— WHAT IS BEING ASKED —
Can you copy all of the data below line for line, with no changes?

Items stored from a collection
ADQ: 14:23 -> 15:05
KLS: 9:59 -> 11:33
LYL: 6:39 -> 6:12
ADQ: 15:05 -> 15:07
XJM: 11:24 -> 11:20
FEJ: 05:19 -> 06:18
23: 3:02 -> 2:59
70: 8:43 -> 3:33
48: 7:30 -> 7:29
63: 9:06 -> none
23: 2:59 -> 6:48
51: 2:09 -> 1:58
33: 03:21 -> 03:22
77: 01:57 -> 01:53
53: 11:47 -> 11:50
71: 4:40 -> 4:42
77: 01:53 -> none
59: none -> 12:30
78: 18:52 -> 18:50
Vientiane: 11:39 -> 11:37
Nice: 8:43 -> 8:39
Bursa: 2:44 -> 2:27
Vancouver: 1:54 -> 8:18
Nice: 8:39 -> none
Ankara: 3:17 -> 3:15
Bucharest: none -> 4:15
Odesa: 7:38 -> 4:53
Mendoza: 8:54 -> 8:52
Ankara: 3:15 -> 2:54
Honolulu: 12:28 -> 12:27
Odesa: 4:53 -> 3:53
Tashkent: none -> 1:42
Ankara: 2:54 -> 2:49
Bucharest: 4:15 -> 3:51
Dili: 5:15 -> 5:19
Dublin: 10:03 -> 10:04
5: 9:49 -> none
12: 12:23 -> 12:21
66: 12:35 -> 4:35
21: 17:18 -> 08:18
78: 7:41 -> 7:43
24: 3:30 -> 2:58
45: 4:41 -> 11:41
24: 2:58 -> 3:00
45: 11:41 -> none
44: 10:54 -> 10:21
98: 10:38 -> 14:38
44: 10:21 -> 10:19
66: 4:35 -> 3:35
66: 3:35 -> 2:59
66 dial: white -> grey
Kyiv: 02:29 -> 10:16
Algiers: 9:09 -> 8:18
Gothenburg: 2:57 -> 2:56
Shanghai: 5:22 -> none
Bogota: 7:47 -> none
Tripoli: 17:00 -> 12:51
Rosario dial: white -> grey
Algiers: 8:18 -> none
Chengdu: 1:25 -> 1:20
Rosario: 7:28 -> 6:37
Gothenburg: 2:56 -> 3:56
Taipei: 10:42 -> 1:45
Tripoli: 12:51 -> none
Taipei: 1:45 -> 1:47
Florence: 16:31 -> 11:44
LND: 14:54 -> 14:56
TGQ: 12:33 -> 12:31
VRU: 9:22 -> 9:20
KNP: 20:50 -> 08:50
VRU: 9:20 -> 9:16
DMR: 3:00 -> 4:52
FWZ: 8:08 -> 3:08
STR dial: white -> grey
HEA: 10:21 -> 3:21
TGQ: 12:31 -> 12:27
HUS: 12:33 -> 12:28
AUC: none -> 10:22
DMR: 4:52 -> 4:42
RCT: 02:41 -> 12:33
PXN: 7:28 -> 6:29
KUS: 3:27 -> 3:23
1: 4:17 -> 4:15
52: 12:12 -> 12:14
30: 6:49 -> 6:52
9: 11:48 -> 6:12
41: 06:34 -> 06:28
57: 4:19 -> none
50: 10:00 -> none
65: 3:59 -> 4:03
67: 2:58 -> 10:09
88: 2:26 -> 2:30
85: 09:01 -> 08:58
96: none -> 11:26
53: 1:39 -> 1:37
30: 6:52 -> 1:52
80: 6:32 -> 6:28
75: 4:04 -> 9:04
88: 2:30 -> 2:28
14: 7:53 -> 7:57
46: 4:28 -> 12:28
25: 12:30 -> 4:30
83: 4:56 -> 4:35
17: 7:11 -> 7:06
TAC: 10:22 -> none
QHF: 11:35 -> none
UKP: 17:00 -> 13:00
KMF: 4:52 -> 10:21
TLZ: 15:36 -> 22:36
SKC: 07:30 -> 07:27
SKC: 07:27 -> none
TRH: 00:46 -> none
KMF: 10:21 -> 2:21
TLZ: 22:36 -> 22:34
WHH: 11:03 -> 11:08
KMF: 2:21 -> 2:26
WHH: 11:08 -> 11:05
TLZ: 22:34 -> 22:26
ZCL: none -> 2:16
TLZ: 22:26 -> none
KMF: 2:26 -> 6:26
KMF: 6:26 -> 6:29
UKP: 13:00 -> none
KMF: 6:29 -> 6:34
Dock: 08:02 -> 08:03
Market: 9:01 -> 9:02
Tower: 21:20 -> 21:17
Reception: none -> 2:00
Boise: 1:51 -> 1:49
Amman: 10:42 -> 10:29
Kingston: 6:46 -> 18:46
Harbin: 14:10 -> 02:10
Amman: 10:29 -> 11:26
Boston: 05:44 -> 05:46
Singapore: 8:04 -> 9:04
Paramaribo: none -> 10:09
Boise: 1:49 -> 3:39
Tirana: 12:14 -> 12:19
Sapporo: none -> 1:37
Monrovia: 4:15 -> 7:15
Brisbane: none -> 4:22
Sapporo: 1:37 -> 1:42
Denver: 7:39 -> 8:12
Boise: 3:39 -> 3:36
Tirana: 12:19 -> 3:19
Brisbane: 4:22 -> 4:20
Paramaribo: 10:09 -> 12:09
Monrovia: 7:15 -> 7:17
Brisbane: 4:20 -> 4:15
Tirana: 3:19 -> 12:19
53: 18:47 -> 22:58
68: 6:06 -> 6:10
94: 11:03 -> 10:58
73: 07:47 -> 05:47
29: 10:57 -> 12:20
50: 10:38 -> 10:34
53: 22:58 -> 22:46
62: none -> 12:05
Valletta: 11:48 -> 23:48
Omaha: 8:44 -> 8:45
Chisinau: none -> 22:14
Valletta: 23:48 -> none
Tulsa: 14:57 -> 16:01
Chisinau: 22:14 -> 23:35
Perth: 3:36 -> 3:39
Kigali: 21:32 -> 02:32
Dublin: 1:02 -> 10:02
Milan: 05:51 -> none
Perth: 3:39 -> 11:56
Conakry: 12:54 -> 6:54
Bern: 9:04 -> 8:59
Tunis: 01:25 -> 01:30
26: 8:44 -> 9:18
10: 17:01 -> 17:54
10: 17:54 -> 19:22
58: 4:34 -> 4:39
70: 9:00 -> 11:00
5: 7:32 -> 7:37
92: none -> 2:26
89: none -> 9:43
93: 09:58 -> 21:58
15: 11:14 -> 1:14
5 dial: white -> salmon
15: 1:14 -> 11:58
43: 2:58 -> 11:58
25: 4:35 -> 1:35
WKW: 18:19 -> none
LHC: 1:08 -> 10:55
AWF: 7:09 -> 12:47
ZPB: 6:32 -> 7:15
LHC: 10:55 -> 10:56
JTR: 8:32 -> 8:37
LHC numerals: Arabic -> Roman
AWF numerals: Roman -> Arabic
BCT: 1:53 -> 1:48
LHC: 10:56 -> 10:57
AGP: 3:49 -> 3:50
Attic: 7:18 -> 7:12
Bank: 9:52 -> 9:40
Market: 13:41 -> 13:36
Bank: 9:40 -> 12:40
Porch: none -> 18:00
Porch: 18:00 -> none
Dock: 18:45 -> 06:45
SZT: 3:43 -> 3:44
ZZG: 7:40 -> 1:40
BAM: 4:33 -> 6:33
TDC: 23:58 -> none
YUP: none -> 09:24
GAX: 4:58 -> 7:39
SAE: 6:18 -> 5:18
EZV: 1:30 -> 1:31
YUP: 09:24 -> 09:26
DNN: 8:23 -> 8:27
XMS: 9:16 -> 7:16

— RESULT OF THE EXERCISE —
ADQ: 14:23 -> 15:05
KLS: 9:59 -> 11:33
LYL: 6:39 -> 6:12
ADQ: 15:05 -> 15:07
XJM: 11:24 -> 11:20
FEJ: 05:19 -> 06:18
23: 3:02 -> 2:59
70: 8:43 -> 3:33
48: 7:30 -> 7:29
63: 9:06 -> none
23: 2:59 -> 6:48
51: 2:09 -> 1:58
33: 03:21 -> 03:22
77: 01:57 -> 01:53
53: 11:47 -> 11:50
71: 4:40 -> 4:42
77: 01:53 -> none
59: none -> 12:30
78: 18:52 -> 18:50
Vientiane: 11:39 -> 11:37
Nice: 8:43 -> 8:39
Bursa: 2:44 -> 2:27
Vancouver: 1:54 -> 8:18
Nice: 8:39 -> none
Ankara: 3:17 -> 3:15
Bucharest: none -> 4:15
Odesa: 7:38 -> 4:53
Mendoza: 8:54 -> 8:52
Ankara: 3:15 -> 2:54
Honolulu: 12:28 -> 12:27
Odesa: 4:53 -> 3:53
Tashkent: none -> 1:42
Ankara: 2:54 -> 2:49
Bucharest: 4:15 -> 3:51
Dili: 5:15 -> 5:19
Dublin: 10:03 -> 10:04
5: 9:49 -> none
12: 12:23 -> 12:21
66: 12:35 -> 4:35
21: 17:18 -> 08:18
78: 7:41 -> 7:43
24: 3:30 -> 2:58
45: 4:41 -> 11:41
24: 2:58 -> 3:00
45: 11:41 -> none
44: 10:54 -> 10:21
98: 10:38 -> 14:38
44: 10:21 -> 10:19
66: 4:35 -> 3:35
66: 3:35 -> 2:59
66 dial: white -> grey
Kyiv: 02:29 -> 10:16
Algiers: 9:09 -> 8:18
Gothenburg: 2:57 -> 2:56
Shanghai: 5:22 -> none
Bogota: 7:47 -> none
Tripoli: 17:00 -> 12:51
Rosario dial: white -> grey
Algiers: 8:18 -> none
Chengdu: 1:25 -> 1:20
Rosario: 7:28 -> 6:37
Gothenburg: 2:56 -> 3:56
Taipei: 10:42 -> 1:45
Tripoli: 12:51 -> none
Taipei: 1:45 -> 1:47
Florence: 16:31 -> 11:44
LND: 14:54 -> 14:56
TGQ: 12:33 -> 12:31
VRU: 9:22 -> 9:20
KNP: 20:50 -> 08:50
VRU: 9:20 -> 9:16
DMR: 3:00 -> 4:52
FWZ: 8:08 -> 3:08
STR dial: white -> grey
HEA: 10:21 -> 3:21
TGQ: 12:31 -> 12:27
HUS: 12:33 -> 12:28
AUC: none -> 10:22
DMR: 4:52 -> 4:42
RCT: 02:41 -> 12:33
PXN: 7:28 -> 6:29
KUS: 3:27 -> 3:23
1: 4:17 -> 4:15
52: 12:12 -> 12:14
30: 6:49 -> 6:52
9: 11:48 -> 6:12
41: 06:34 -> 06:28
57: 4:19 -> none
50: 10:00 -> none
65: 3:59 -> 4:03
67: 2:58 -> 10:09
88: 2:26 -> 2:30
85: 09:01 -> 08:58
96: none -> 11:26
53: 1:39 -> 1:37
30: 6:52 -> 1:52
80: 6:32 -> 6:28
75: 4:04 -> 9:04
88: 2:30 -> 2:28
14: 7:53 -> 7:57
46: 4:28 -> 12:28
25: 12:30 -> 4:30
83: 4:56 -> 4:35
17: 7:11 -> 7:06
TAC: 10:22 -> none
QHF: 11:35 -> none
UKP: 17:00 -> 13:00
KMF: 4:52 -> 10:21
TLZ: 15:36 -> 22:36
SKC: 07:30 -> 07:27
SKC: 07:27 -> none
TRH: 00:46 -> none
KMF: 10:21 -> 2:21
TLZ: 22:36 -> 22:34
WHH: 11:03 -> 11:08
KMF: 2:21 -> 2:26
WHH: 11:08 -> 11:05
TLZ: 22:34 -> 22:26
ZCL: none -> 2:16
TLZ: 22:26 -> none
KMF: 2:26 -> 6:26
KMF: 6:26 -> 6:29
UKP: 13:00 -> none
KMF: 6:29 -> 6:34
Dock: 08:02 -> 08:03
Market: 9:01 -> 9:02
Tower: 21:20 -> 21:17
Reception: none -> 2:00
Boise: 1:51 -> 1:49
Amman: 10:42 -> 10:29
Kingston: 6:46 -> 18:46
Harbin: 14:10 -> 02:10
Amman: 10:29 -> 11:26
Boston: 05:44 -> 05:46
Singapore: 8:04 -> 9:04
Paramaribo: none -> 10:09
Boise: 1:49 -> 3:39
Tirana: 12:14 -> 12:19
Sapporo: none -> 1:37
Monrovia: 4:15 -> 7:15
Brisbane: none -> 4:22
Sapporo: 1:37 -> 1:42
Denver: 7:39 -> 8:12
Boise: 3:39 -> 3:36
Tirana: 12:19 -> 3:19
Brisbane: 4:22 -> 4:20
Paramaribo: 10:09 -> 12:09
Monrovia: 7:15 -> 7:17
Brisbane: 4:20 -> 4:15
Tirana: 3:19 -> 12:19
53: 18:47 -> 22:58
68: 6:06 -> 6:10
94: 11:03 -> 10:58
73: 07:47 -> 05:47
29: 10:57 -> 12:20
50: 10:38 -> 10:34
53: 22:58 -> 22:46
62: none -> 12:05
Valletta: 11:48 -> 23:48
Omaha: 8:44 -> 8:45
Chisinau: none -> 22:14
Valletta: 23:48 -> none
Tulsa: 14:57 -> 16:01
Chisinau: 22:14 -> 23:35
Perth: 3:36 -> 3:39
Kigali: 21:32 -> 02:32
Dublin: 1:02 -> 10:02
Milan: 05:51 -> none
Perth: 3:39 -> 11:56
Conakry: 12:54 -> 6:54
Bern: 9:04 -> 8:59
Tunis: 01:25 -> 01:30
26: 8:44 -> 9:18
10: 17:01 -> 17:54
10: 17:54 -> 19:22
58: 4:34 -> 4:39
70: 9:00 -> 11:00
5: 7:32 -> 7:37
92: none -> 2:26
89: none -> 9:43
93: 09:58 -> 21:58
15: 11:14 -> 1:14
5 dial: white -> salmon
15: 1:14 -> 11:58
43: 2:58 -> 11:58
25: 4:35 -> 1:35
WKW: 18:19 -> none
LHC: 1:08 -> 10:55
AWF: 7:09 -> 12:47
ZPB: 6:32 -> 7:15
LHC: 10:55 -> 10:56
JTR: 8:32 -> 8:37
LHC numerals: Arabic -> Roman
AWF numerals: Roman -> Arabic
BCT: 1:53 -> 1:48
LHC: 10:56 -> 10:57
AGP: 3:49 -> 3:50
Attic: 7:18 -> 7:12
Bank: 9:52 -> 9:40
Market: 13:41 -> 13:36
Bank: 9:40 -> 12:40
Porch: none -> 18:00
Porch: 18:00 -> none
Dock: 18:45 -> 06:45
SZT: 3:43 -> 3:44
ZZG: 7:40 -> 1:40
BAM: 4:33 -> 6:33
TDC: 23:58 -> none
YUP: none -> 09:24
GAX: 4:58 -> 7:39
SAE: 6:18 -> 5:18
EZV: 1:30 -> 1:31
YUP: 09:24 -> 09:26
DNN: 8:23 -> 8:27
XMS: 9:16 -> 7:16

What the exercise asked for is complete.